*** LISTED RECORDS ***

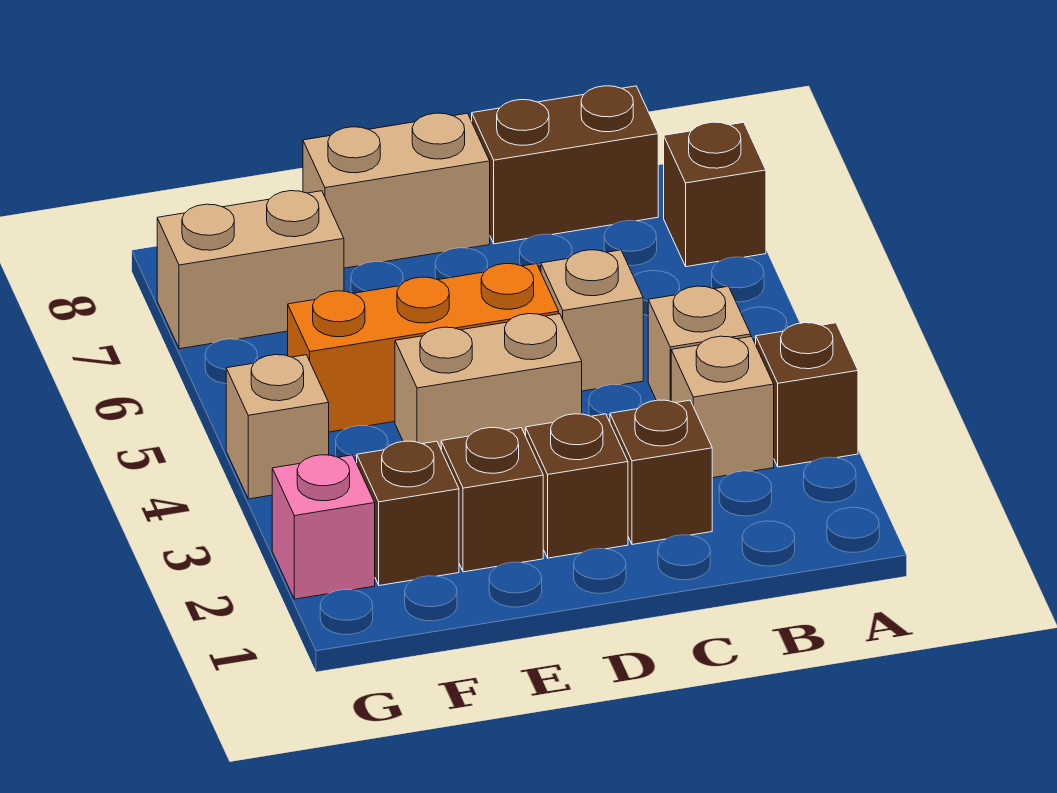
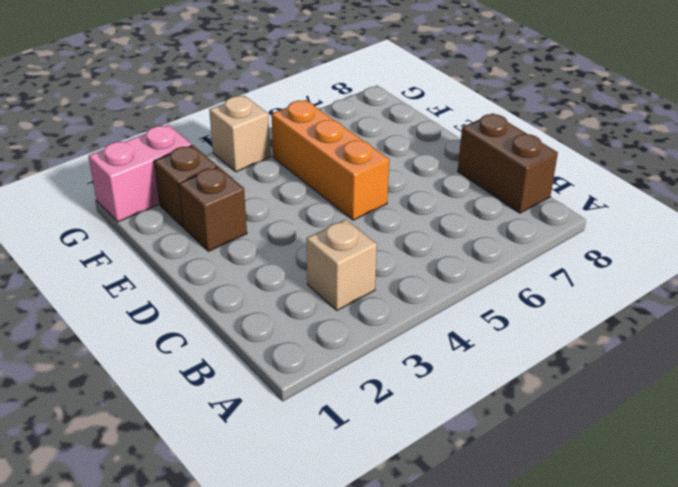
pink brick G1:G2 level 1 -> pink brick G2 level 1
none -> brown brick A3 level 1
none -> brown brick A7 level 1
none -> tan brick B4 level 1

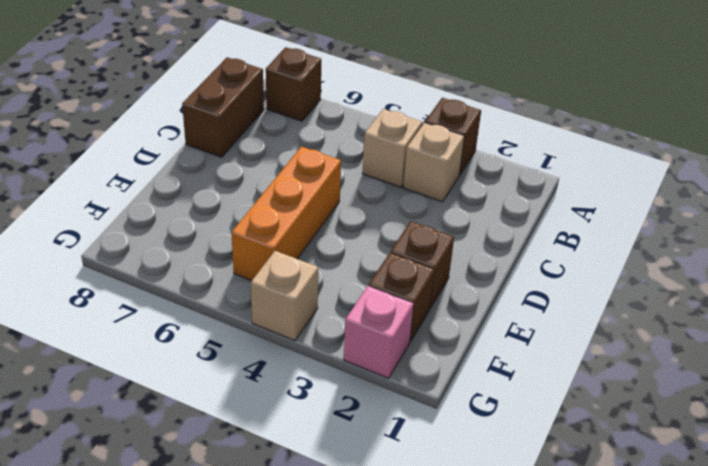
none -> brown brick C2 level 1
none -> tan brick C5 level 1
none -> brown brick D2 level 1

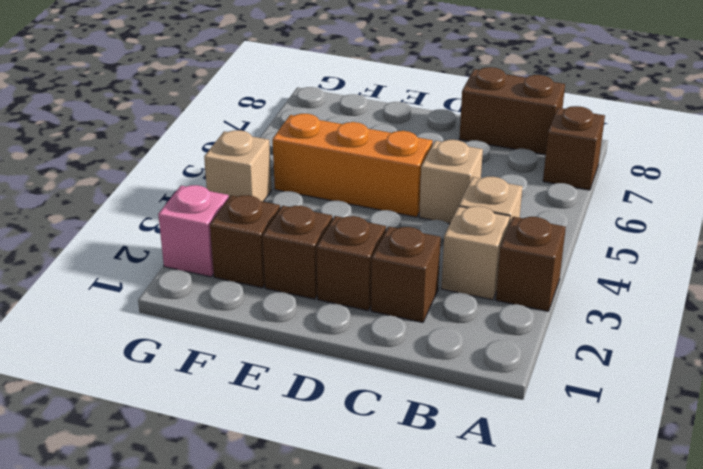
none -> tan brick D4:E4 level 1
none -> tan brick D8:E8 level 1
none -> tan brick F7:G7 level 1

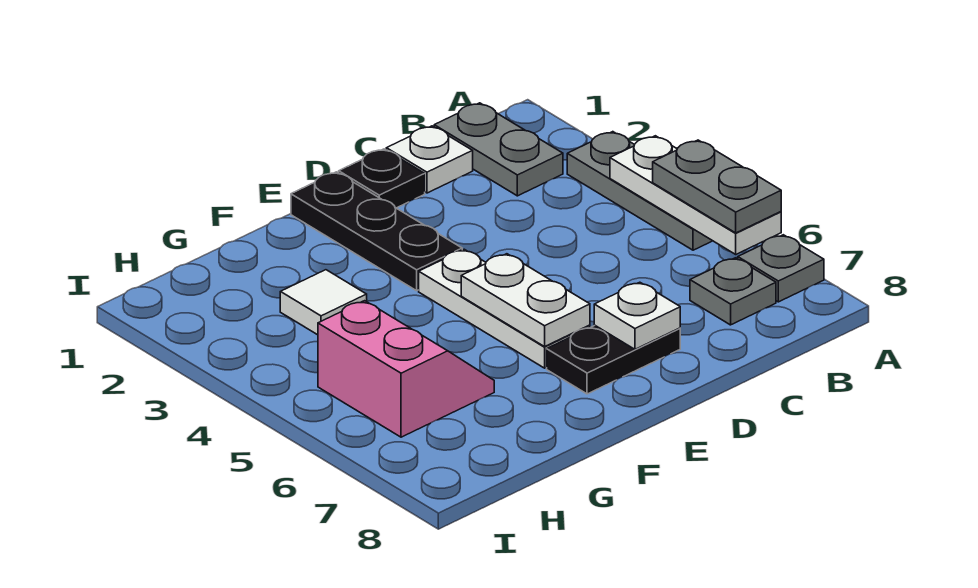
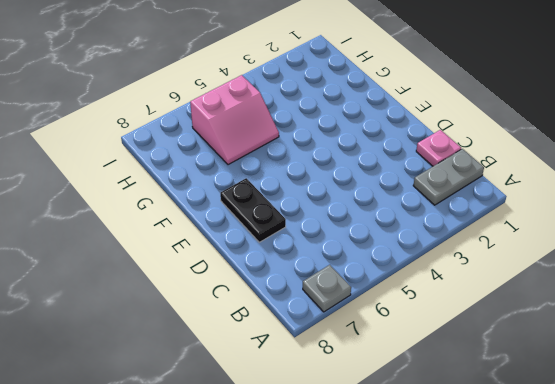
pink plate C1 level 1 -> white plate C1 level 1
none -> grey plate A3:A5 level 1
none -> grey plate B7 level 1
none -> black plate D1 level 1

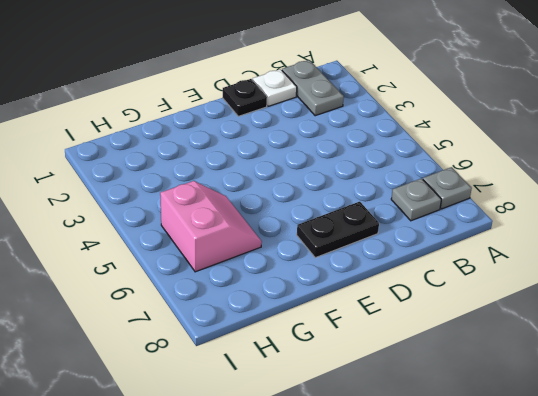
none -> grey plate A3:A5 level 1
none -> black plate E1:E3 level 1
none -> white plate E4:E6 level 1

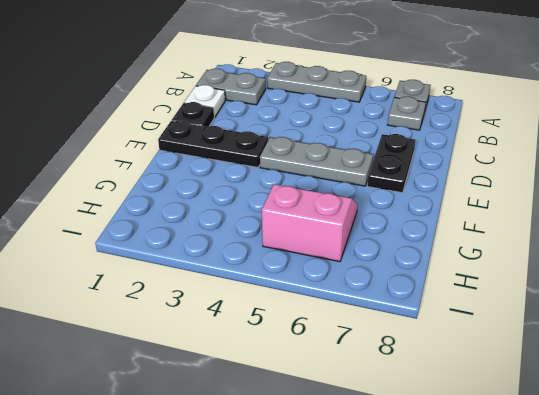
grey plate E4:E6 level 1 -> white plate E4:E6 level 1
none -> white tile G3 level 1
none -> white plate A4:A6 level 2
none -> white plate D7 level 2

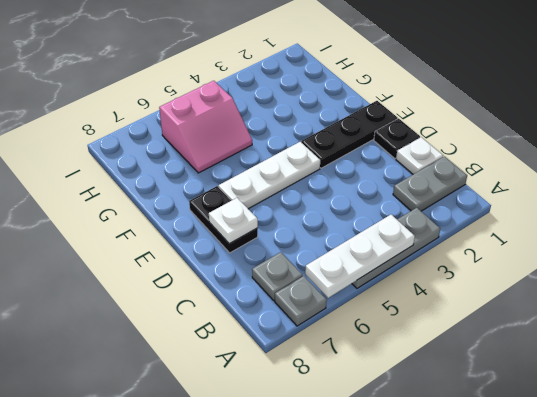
none -> white tile G3 level 1
none -> white plate E5:E6 level 2
none -> grey plate A5:A6 level 3

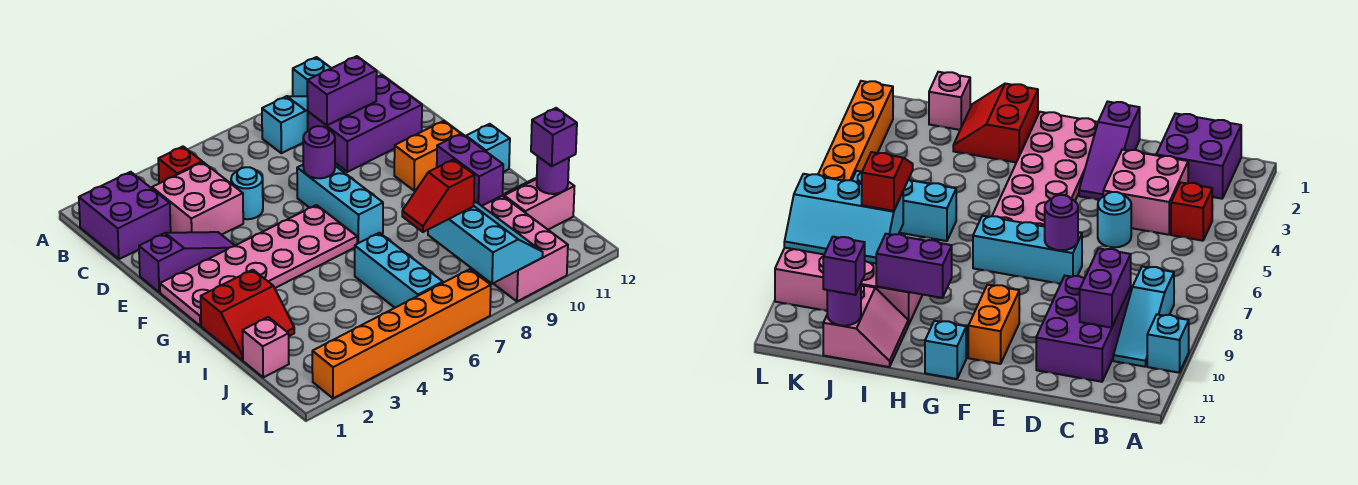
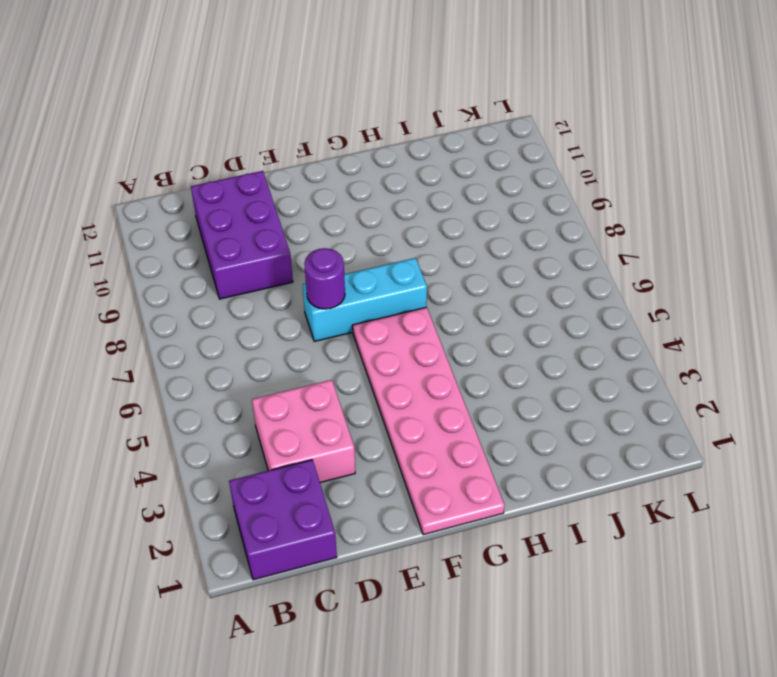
none -> cyan brick A10 level 1
none -> red brick B4 level 1
none -> cyan slope B8:B10 level 1 top 8

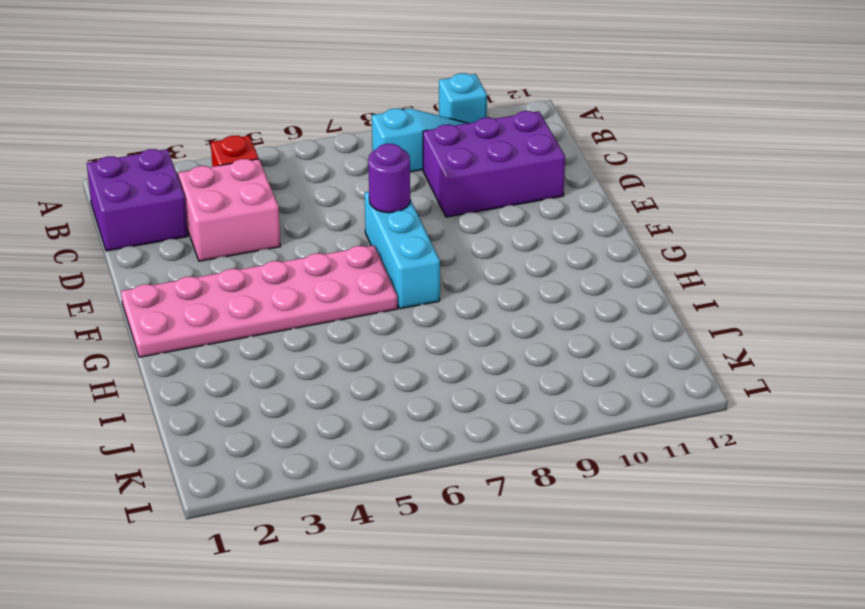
none -> cyan round brick D5 level 1
none -> purple slope E1:E3 level 1 top 1
none -> orange brick F10:F11 level 1

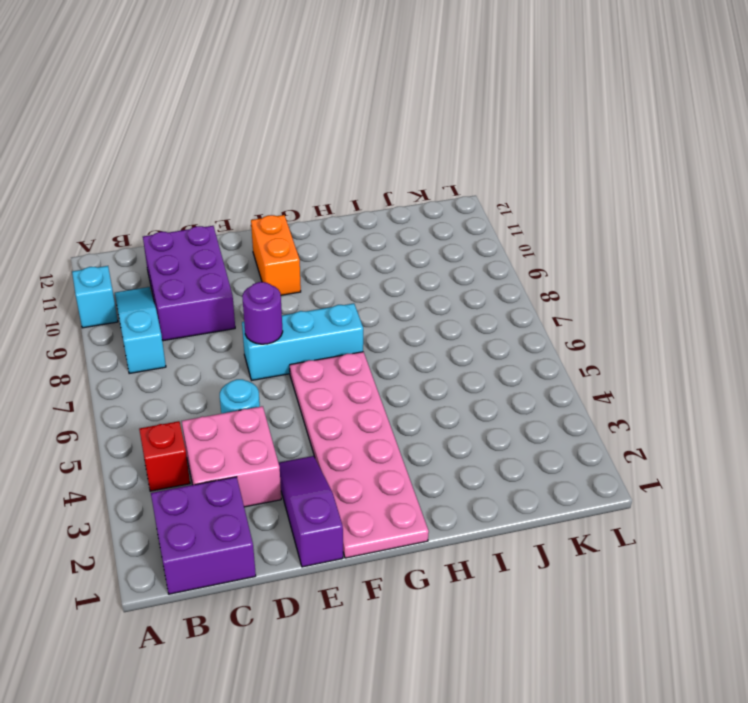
none -> cyan brick G12 level 1
none -> red slope H1:I2 level 1 top H
none -> cyan brick I6:K6 level 1

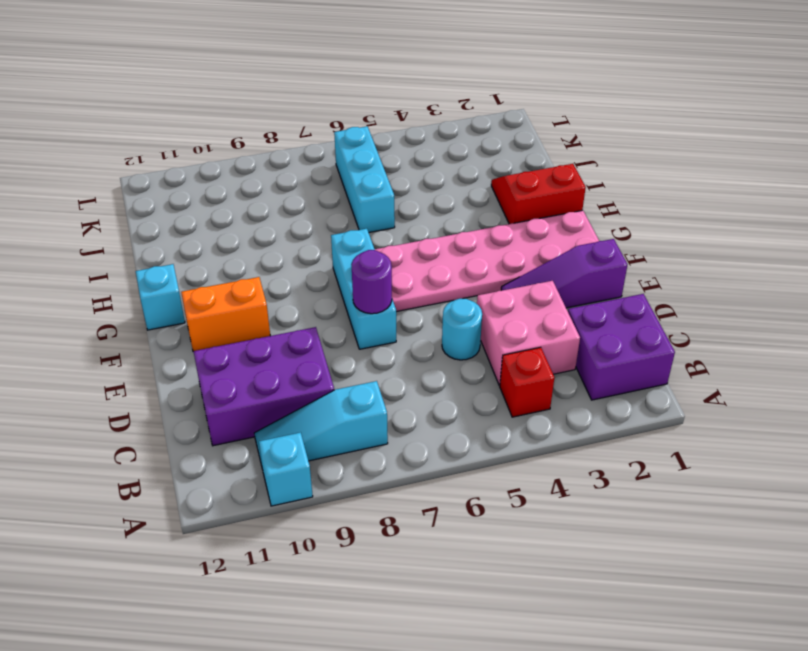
none -> pink brick I9:L10 level 1
none -> pink slope I11:J12 level 1 top J
none -> pink brick J1 level 1

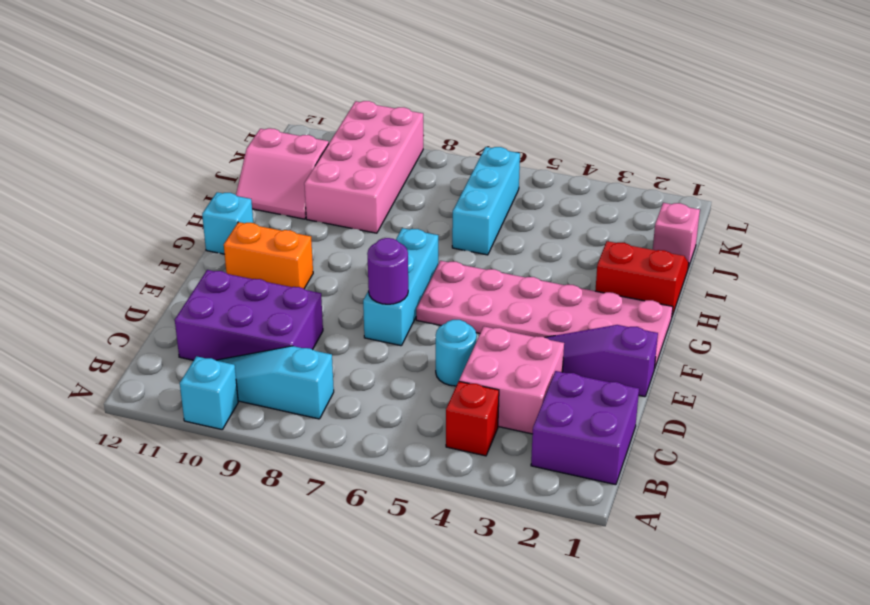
none -> orange brick L2:L7 level 1
none -> purple brick C9:C10 level 2
none -> purple brick H10:I10 level 2

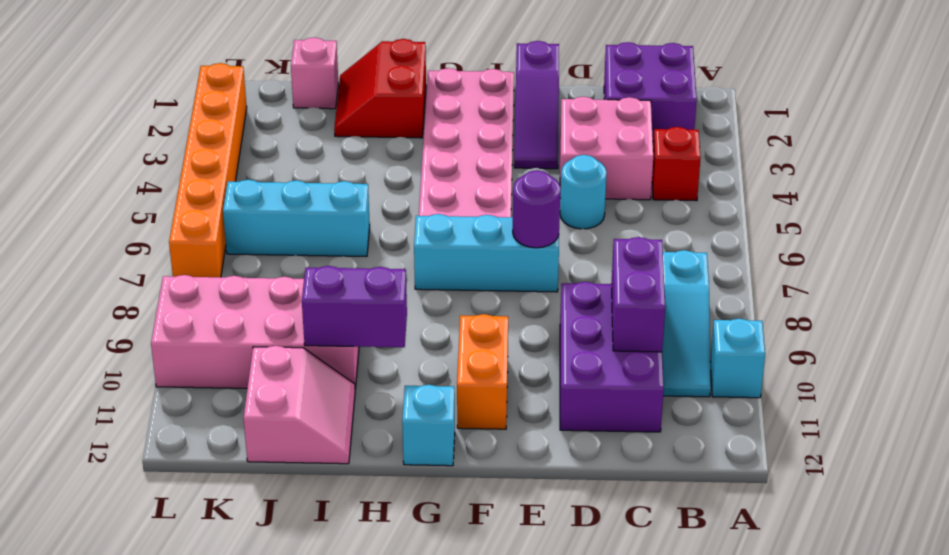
none -> cyan slope J8:L9 level 2 top 8
none -> purple round brick J12 level 2
none -> red slope J7:J8 level 3 top 8

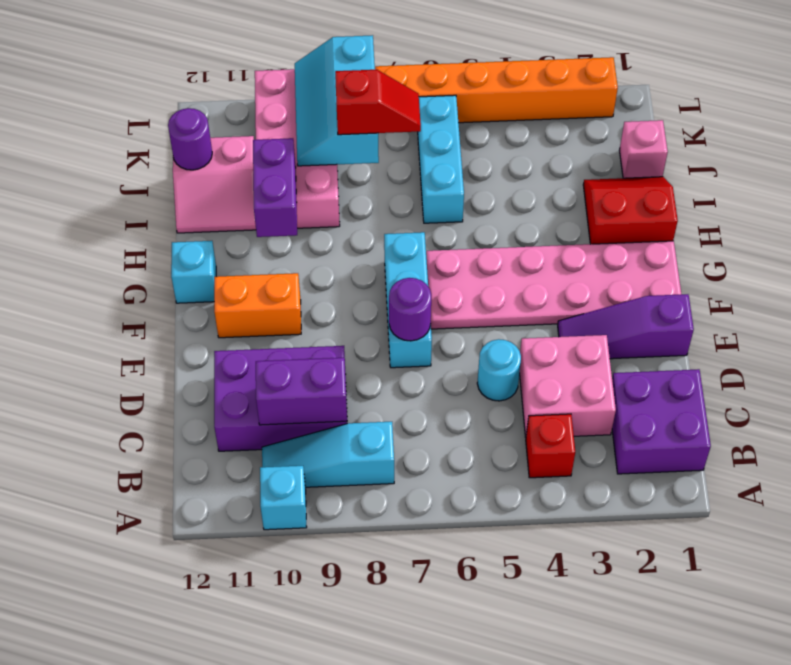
none -> purple brick J12 level 3

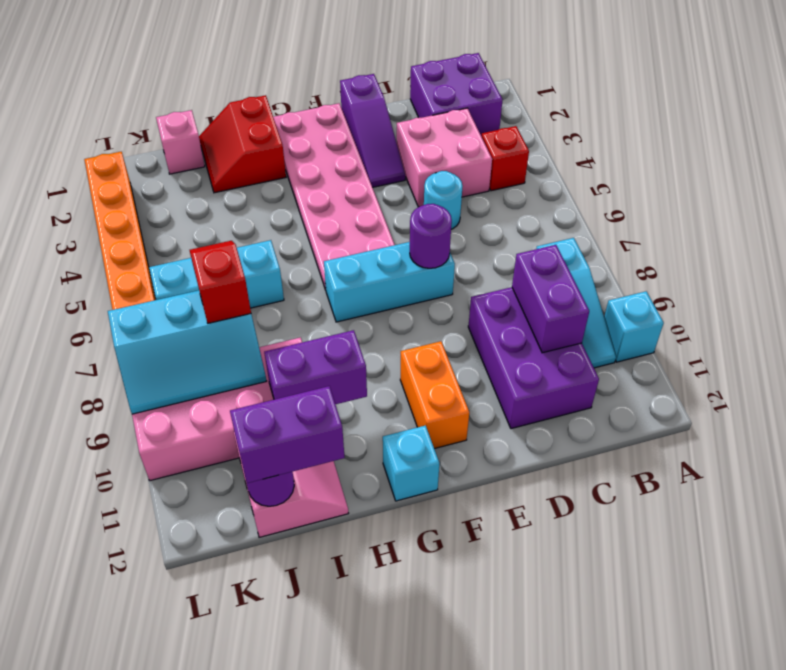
purple brick I12:J12 level 3 -> purple brick J12 level 3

*** End of LISTED RECORDS ***

__PROBLEM REQUIREMENTS__
Show every line of the records above that contains the word "grey".

__RESPONSE__
none -> grey plate A3:A5 level 1
none -> grey plate B7 level 1
none -> grey plate A3:A5 level 1
grey plate E4:E6 level 1 -> white plate E4:E6 level 1
none -> grey plate A5:A6 level 3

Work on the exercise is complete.